Work required:
When you reach the line that contains "LINE1 pin AO: D1 -> D8", begin copying exactly and continue through the last line below. Do not copy pictures.
BEGIN Provided records
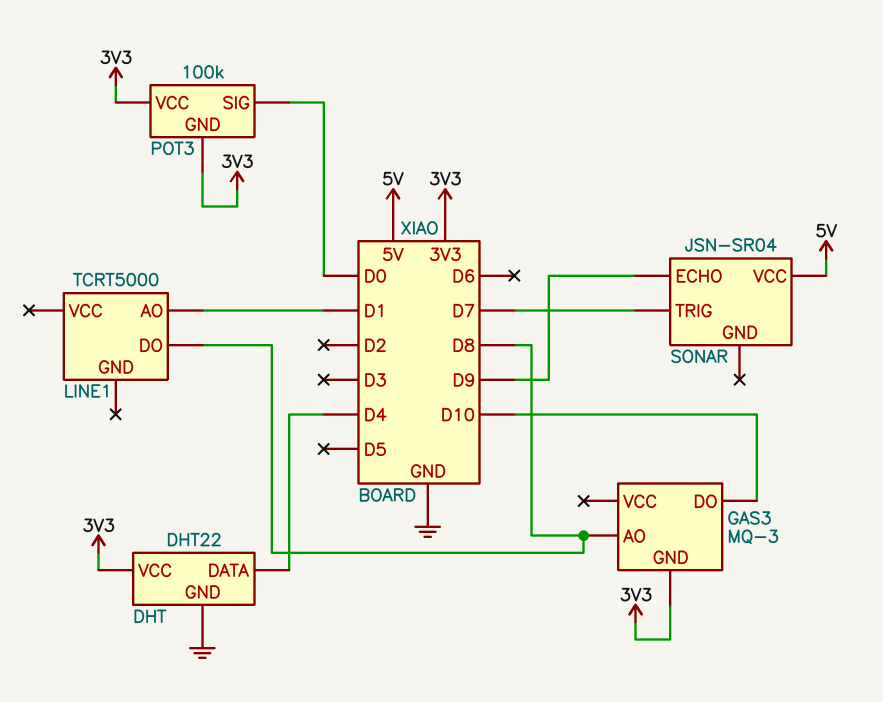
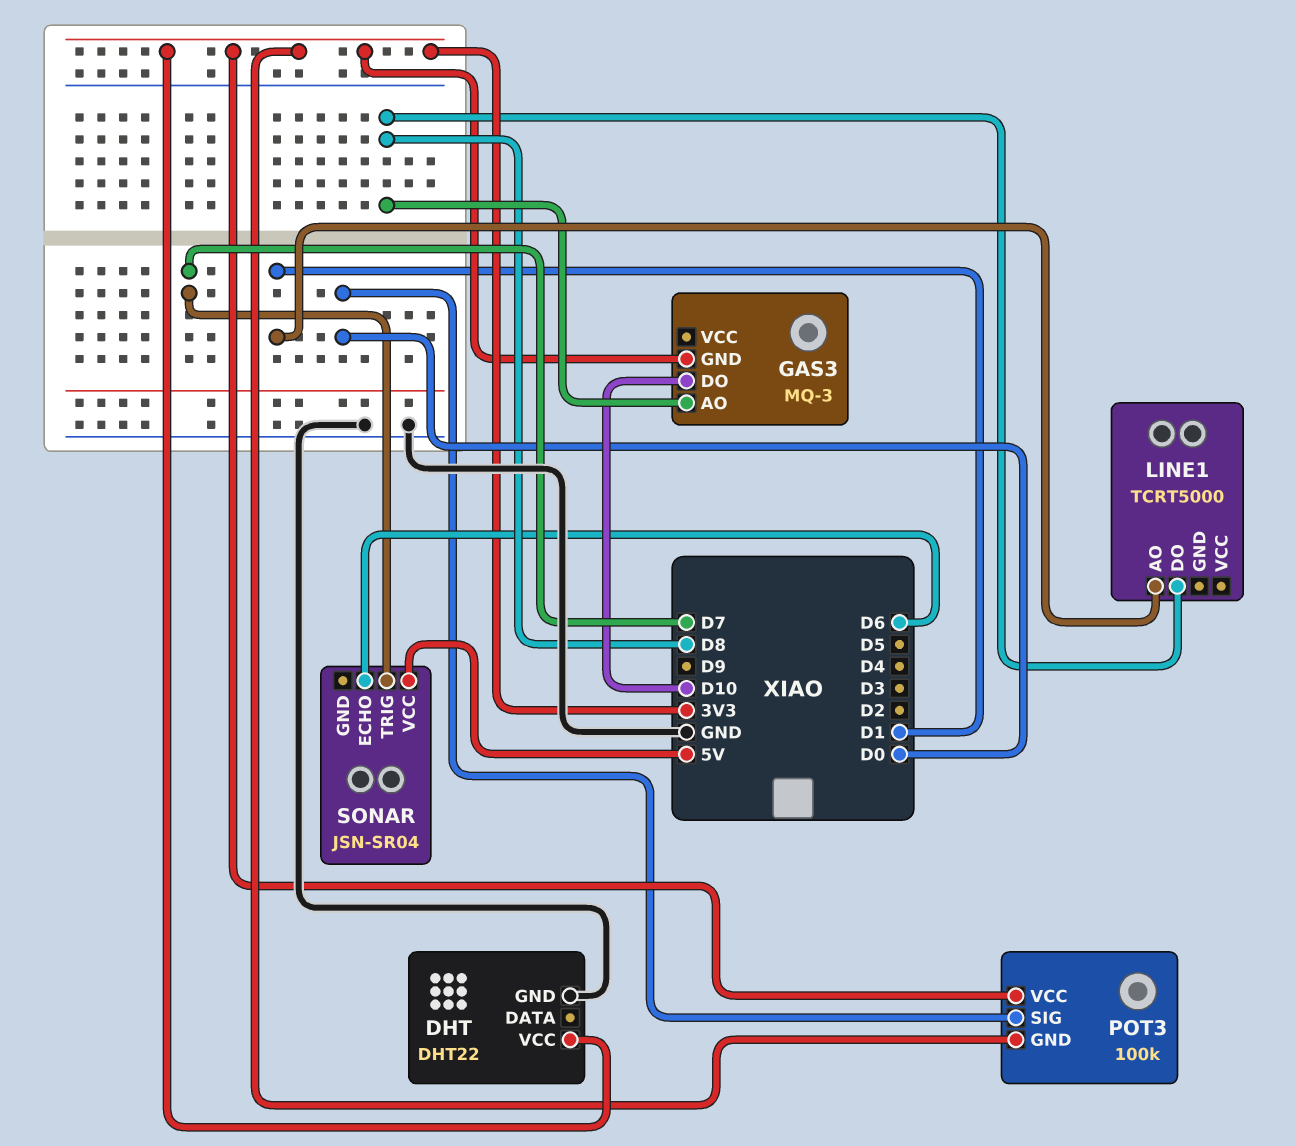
DHT pin DATA: D4 -> none
SONAR pin ECHO: D9 -> D6

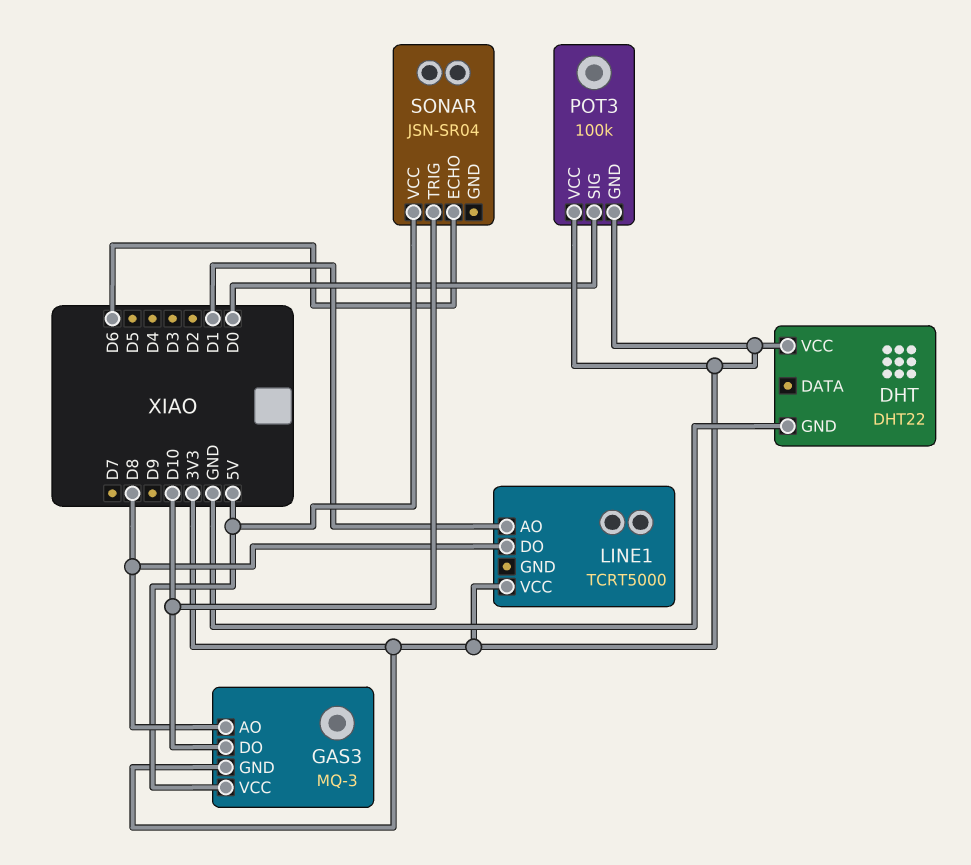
GAS3 pin VCC: none -> 5V
LINE1 pin VCC: none -> 3V3
SONAR pin TRIG: D7 -> D10

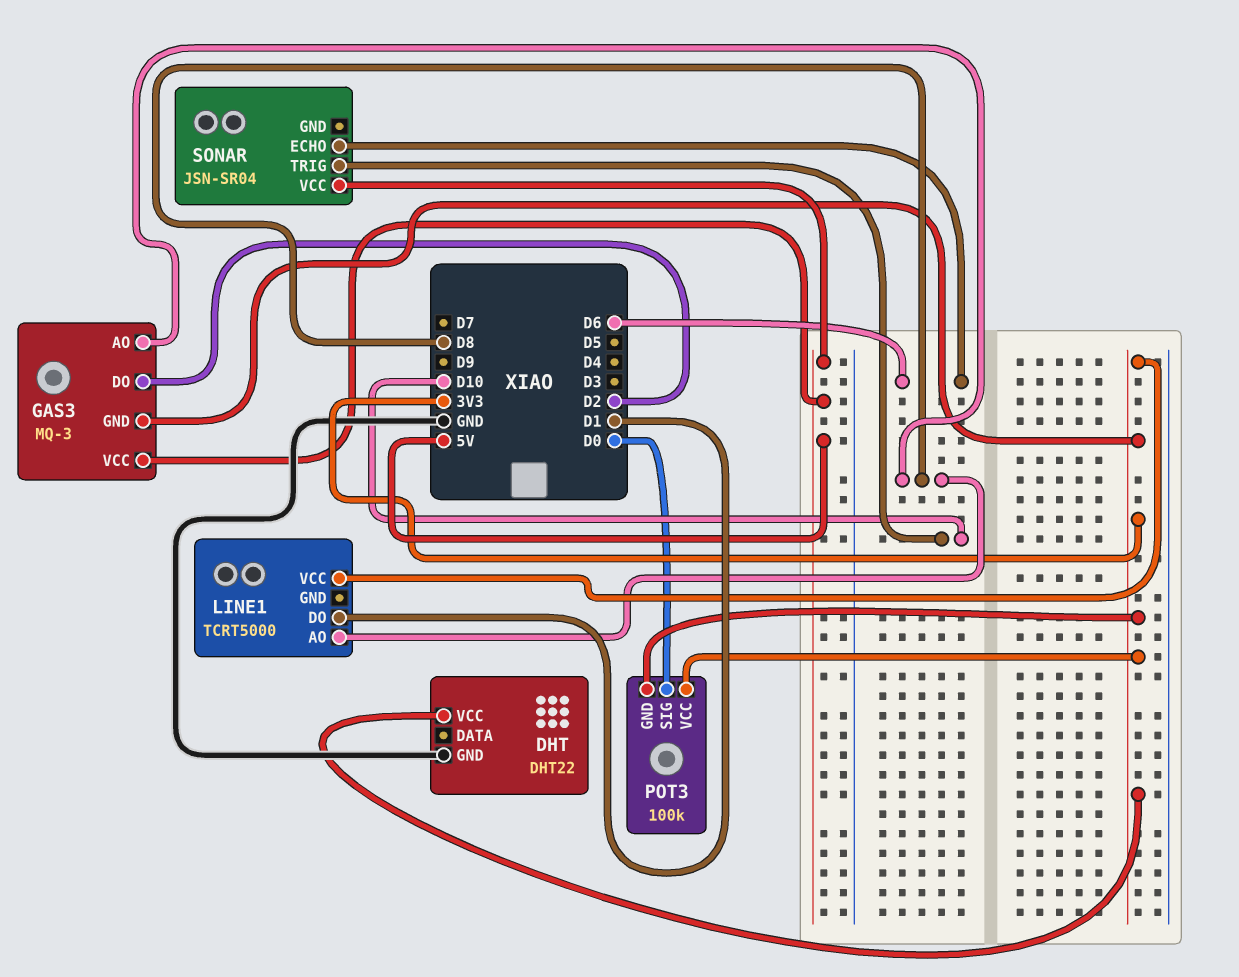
GAS3 pin DO: D10 -> D2
LINE1 pin AO: D1 -> D8
LINE1 pin DO: D8 -> D1

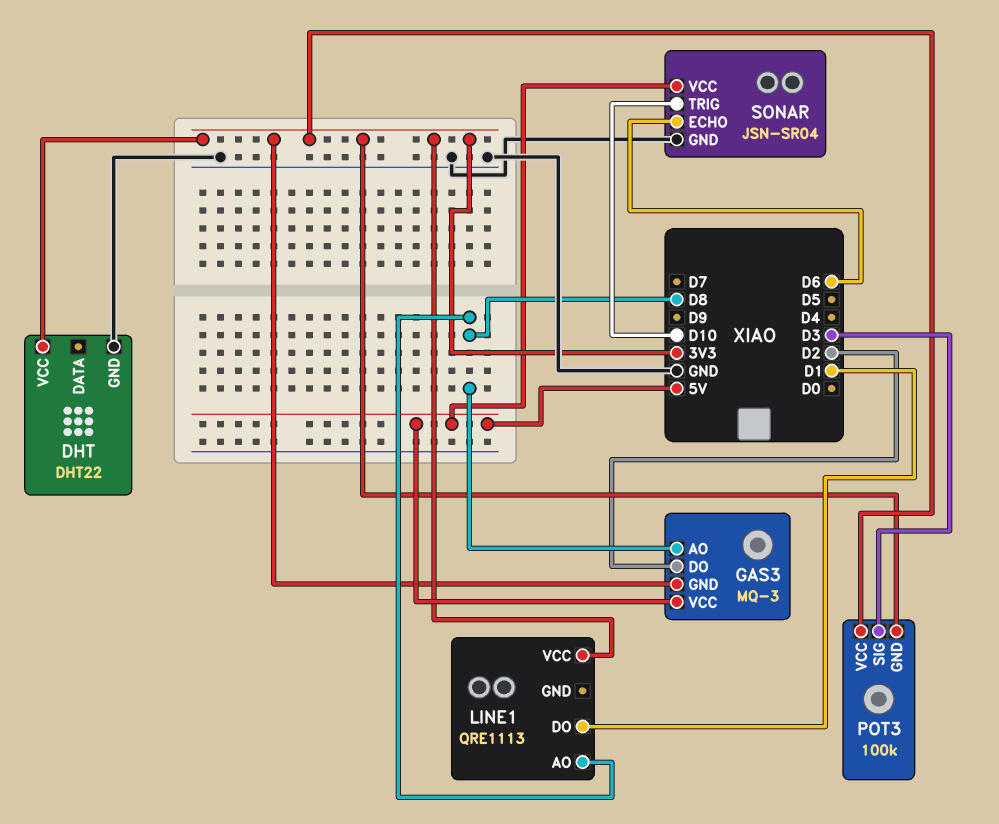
LINE1: TCRT5000 -> QRE1113
POT3 pin SIG: D0 -> D3
SONAR pin GND: none -> GND

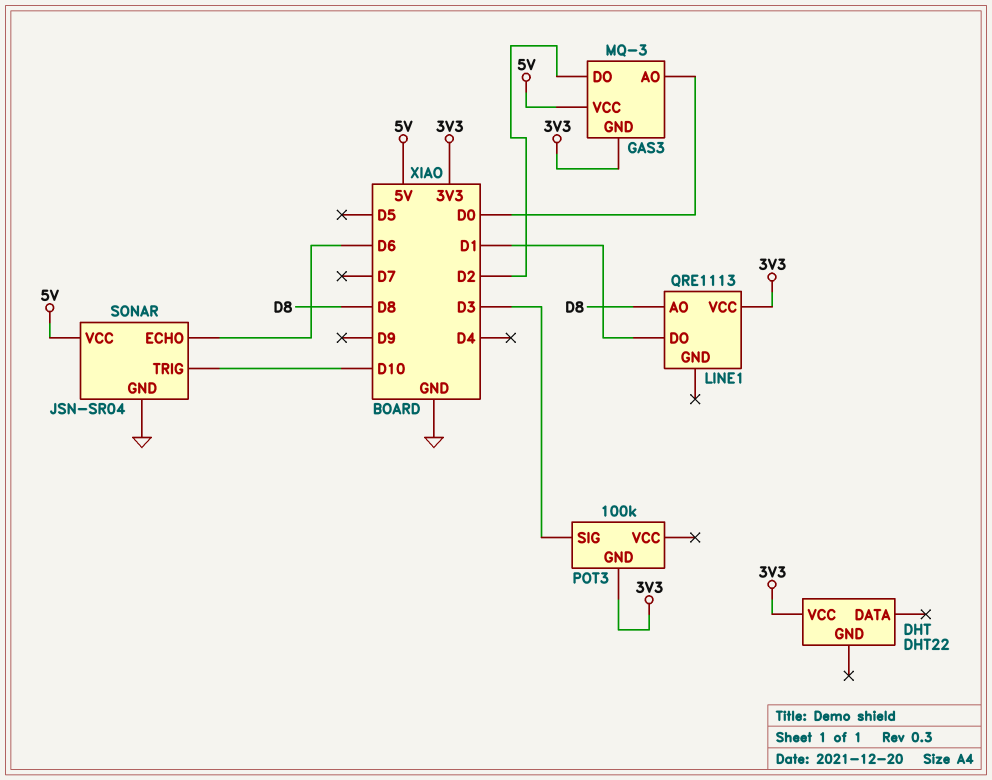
DHT pin GND: GND -> none
GAS3 pin AO: D8 -> D0
POT3 pin VCC: 3V3 -> none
END Provided records
Exercise answer:
LINE1 pin AO: D1 -> D8
LINE1 pin DO: D8 -> D1

LINE1: TCRT5000 -> QRE1113
POT3 pin SIG: D0 -> D3
SONAR pin GND: none -> GND

DHT pin GND: GND -> none
GAS3 pin AO: D8 -> D0
POT3 pin VCC: 3V3 -> none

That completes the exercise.